Assigned task: Please give back the listing below word for word, without the images.

Collected material:

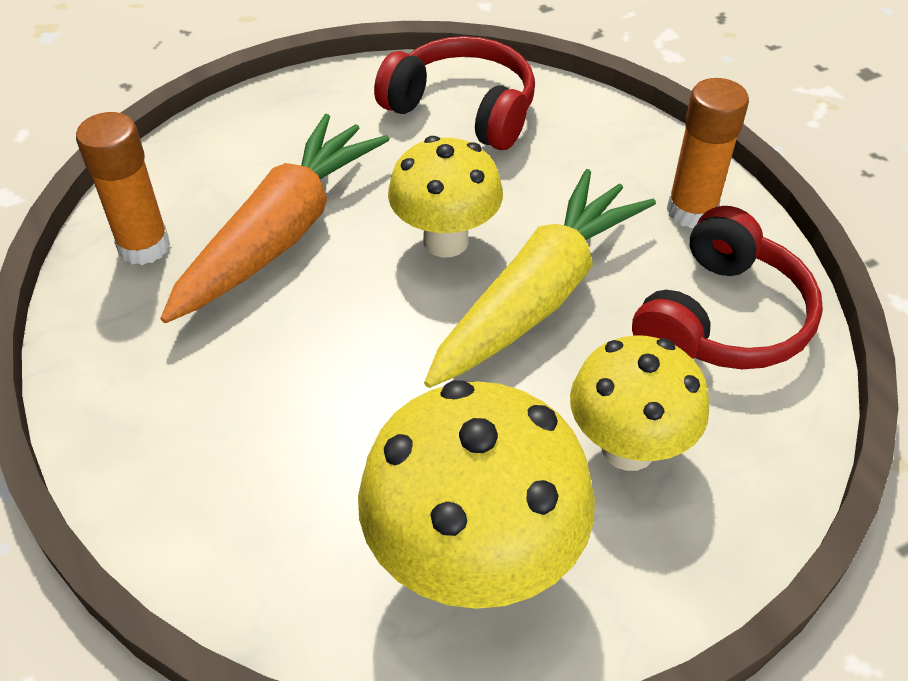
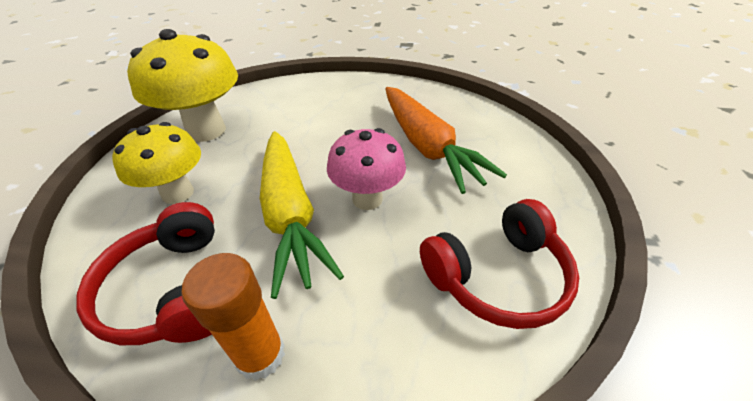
camera: 125 degrees right, 5 degrees down
(144, 246) = (451, 110): orange glue stick -> none
(446, 241) = (367, 199): yellow mushroom -> pink mushroom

Solution to this problem:
camera: 125 degrees right, 5 degrees down
(144, 246) = (451, 110): orange glue stick -> none
(446, 241) = (367, 199): yellow mushroom -> pink mushroom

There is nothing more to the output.